# WHAT YOU WILL DO
Will you give the material below again, every line exactly as it is?

# RECORDS FOR THIS EXERCISE
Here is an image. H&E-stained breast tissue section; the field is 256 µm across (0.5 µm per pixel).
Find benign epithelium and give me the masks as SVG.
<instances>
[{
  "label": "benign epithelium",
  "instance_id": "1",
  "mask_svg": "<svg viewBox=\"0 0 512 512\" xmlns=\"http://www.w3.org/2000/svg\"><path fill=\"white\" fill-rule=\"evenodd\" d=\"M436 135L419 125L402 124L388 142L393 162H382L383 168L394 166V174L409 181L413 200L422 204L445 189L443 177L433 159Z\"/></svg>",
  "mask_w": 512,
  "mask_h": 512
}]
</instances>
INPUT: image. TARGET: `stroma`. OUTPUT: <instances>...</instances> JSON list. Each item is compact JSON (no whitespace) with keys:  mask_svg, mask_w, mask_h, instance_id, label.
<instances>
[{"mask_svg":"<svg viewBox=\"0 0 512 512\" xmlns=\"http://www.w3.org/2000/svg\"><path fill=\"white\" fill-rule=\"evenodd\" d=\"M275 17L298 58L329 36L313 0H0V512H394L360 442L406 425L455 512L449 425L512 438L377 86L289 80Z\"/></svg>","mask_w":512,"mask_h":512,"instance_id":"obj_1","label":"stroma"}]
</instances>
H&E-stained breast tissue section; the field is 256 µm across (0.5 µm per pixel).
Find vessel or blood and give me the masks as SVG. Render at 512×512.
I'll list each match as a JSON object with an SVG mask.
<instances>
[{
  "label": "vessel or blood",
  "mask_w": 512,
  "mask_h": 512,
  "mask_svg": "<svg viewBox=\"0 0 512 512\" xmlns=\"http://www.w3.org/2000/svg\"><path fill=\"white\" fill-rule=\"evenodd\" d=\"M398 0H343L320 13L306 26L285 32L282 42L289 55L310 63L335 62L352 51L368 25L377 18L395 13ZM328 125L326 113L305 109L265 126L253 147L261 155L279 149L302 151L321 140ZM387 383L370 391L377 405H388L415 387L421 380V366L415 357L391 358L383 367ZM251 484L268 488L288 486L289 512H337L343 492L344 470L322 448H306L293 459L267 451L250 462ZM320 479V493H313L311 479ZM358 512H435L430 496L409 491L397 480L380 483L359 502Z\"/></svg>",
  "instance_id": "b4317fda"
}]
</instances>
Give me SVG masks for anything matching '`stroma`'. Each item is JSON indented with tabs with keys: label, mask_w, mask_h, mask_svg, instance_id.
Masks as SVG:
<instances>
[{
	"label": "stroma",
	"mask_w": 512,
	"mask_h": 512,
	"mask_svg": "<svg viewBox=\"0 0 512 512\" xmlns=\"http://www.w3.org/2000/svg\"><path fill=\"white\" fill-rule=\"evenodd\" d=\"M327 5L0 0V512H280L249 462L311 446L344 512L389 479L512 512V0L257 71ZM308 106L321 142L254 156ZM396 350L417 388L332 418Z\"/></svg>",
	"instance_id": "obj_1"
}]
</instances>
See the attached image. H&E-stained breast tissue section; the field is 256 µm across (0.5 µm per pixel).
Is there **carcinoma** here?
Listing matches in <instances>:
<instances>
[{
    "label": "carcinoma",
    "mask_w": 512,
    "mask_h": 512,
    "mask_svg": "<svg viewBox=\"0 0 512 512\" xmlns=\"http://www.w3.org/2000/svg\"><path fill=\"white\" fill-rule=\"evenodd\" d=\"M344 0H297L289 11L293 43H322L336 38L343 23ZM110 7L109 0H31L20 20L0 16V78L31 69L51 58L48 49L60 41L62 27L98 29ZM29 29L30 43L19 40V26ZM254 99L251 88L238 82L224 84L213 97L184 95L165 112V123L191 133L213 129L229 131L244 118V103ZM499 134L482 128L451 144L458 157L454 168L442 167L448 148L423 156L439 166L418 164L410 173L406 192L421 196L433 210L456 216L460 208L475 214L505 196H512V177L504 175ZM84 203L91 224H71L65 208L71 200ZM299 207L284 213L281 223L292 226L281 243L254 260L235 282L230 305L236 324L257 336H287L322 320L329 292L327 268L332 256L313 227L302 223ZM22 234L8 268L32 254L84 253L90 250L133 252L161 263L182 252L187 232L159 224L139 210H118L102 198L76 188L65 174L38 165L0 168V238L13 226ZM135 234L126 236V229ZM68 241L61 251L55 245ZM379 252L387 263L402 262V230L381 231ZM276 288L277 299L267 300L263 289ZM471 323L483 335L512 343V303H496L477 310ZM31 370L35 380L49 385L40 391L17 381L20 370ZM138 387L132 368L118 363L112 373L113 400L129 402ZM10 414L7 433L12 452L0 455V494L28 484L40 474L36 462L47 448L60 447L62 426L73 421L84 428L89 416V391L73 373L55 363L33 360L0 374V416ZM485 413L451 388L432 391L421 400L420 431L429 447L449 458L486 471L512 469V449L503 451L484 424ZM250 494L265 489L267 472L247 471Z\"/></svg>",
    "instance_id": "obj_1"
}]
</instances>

# WRITTEN SOLUTION
Here is an image. H&E-stained breast tissue section; the field is 256 µm across (0.5 µm per pixel).
Find benign epithelium and give me the masks as SVG.
<instances>
[{
  "label": "benign epithelium",
  "instance_id": "1",
  "mask_svg": "<svg viewBox=\"0 0 512 512\" xmlns=\"http://www.w3.org/2000/svg\"><path fill=\"white\" fill-rule=\"evenodd\" d=\"M436 135L419 125L402 124L388 142L393 162H382L383 168L394 166V174L409 181L413 200L422 204L445 189L443 177L433 159Z\"/></svg>",
  "mask_w": 512,
  "mask_h": 512
}]
</instances>
INPUT: image. TARGET: `stroma`. OUTPUT: <instances>...</instances> JSON list. Each item is compact JSON (no whitespace) with keys:  mask_svg, mask_w, mask_h, instance_id, label.
<instances>
[{"mask_svg":"<svg viewBox=\"0 0 512 512\" xmlns=\"http://www.w3.org/2000/svg\"><path fill=\"white\" fill-rule=\"evenodd\" d=\"M275 17L298 58L329 36L313 0H0V512H394L360 442L406 425L455 512L449 425L512 438L377 86L289 80Z\"/></svg>","mask_w":512,"mask_h":512,"instance_id":"obj_1","label":"stroma"}]
</instances>
H&E-stained breast tissue section; the field is 256 µm across (0.5 µm per pixel).
Find vessel or blood and give me the masks as SVG. Render at 512×512.
I'll list each match as a JSON object with an SVG mask.
<instances>
[{
  "label": "vessel or blood",
  "mask_w": 512,
  "mask_h": 512,
  "mask_svg": "<svg viewBox=\"0 0 512 512\" xmlns=\"http://www.w3.org/2000/svg\"><path fill=\"white\" fill-rule=\"evenodd\" d=\"M398 0H343L320 13L306 26L285 32L282 42L289 55L310 63L335 62L352 51L368 25L377 18L395 13ZM328 125L326 113L305 109L265 126L253 147L261 155L279 149L302 151L321 140ZM387 383L370 391L377 405H388L415 387L421 380V366L415 357L391 358L383 367ZM251 484L268 488L288 486L289 512H337L343 492L344 470L322 448H306L293 459L267 451L250 462ZM320 479V493H313L311 479ZM358 512H435L430 496L409 491L397 480L380 483L359 502Z\"/></svg>",
  "instance_id": "b4317fda"
}]
</instances>
Give me SVG masks for anything matching '`stroma`'. Each item is JSON indented with tabs with keys: label, mask_w, mask_h, mask_svg, instance_id.
Masks as SVG:
<instances>
[{
	"label": "stroma",
	"mask_w": 512,
	"mask_h": 512,
	"mask_svg": "<svg viewBox=\"0 0 512 512\" xmlns=\"http://www.w3.org/2000/svg\"><path fill=\"white\" fill-rule=\"evenodd\" d=\"M327 5L0 0V512H280L249 462L311 446L344 512L389 479L512 512V0L257 71ZM308 106L321 142L254 156ZM396 350L417 388L332 418Z\"/></svg>",
	"instance_id": "obj_1"
}]
</instances>
See the attached image. H&E-stained breast tissue section; the field is 256 µm across (0.5 µm per pixel).
Is there **carcinoma** here?
Listing matches in <instances>:
<instances>
[{
    "label": "carcinoma",
    "mask_w": 512,
    "mask_h": 512,
    "mask_svg": "<svg viewBox=\"0 0 512 512\" xmlns=\"http://www.w3.org/2000/svg\"><path fill=\"white\" fill-rule=\"evenodd\" d=\"M344 0H297L289 11L293 43H322L336 38L343 23ZM110 7L109 0H31L20 20L0 16V78L31 69L51 58L48 49L60 41L62 27L98 29ZM29 29L30 43L19 40V26ZM254 99L251 88L238 82L224 84L213 97L184 95L165 112V123L191 133L213 129L229 131L244 118V103ZM499 134L482 128L451 144L458 157L454 168L442 167L448 148L423 156L439 166L418 164L410 173L406 192L421 196L433 210L456 216L460 208L475 214L505 196H512V177L504 175ZM84 203L91 224H71L65 208L71 200ZM299 207L284 213L281 223L292 226L281 243L254 260L235 282L230 305L236 324L257 336H287L322 320L329 292L327 268L332 256L313 227L302 223ZM22 234L8 268L32 254L84 253L90 250L133 252L161 263L182 252L187 232L159 224L139 210H118L102 198L76 188L65 174L38 165L0 168V238L13 226ZM135 234L126 236V229ZM68 241L61 251L55 245ZM379 252L387 263L402 262V230L381 231ZM276 288L277 299L267 300L263 289ZM471 323L483 335L512 343V303H496L477 310ZM31 370L35 380L49 385L40 391L17 381L20 370ZM138 387L132 368L118 363L112 373L113 400L129 402ZM10 414L7 433L12 452L0 455V494L28 484L40 474L36 462L47 448L60 447L62 426L73 421L84 428L89 416V391L73 373L55 363L33 360L0 374V416ZM485 413L451 388L432 391L421 400L420 431L429 447L449 458L486 471L512 469V449L503 451L484 424ZM250 494L265 489L267 472L247 471Z\"/></svg>",
    "instance_id": "obj_1"
}]
</instances>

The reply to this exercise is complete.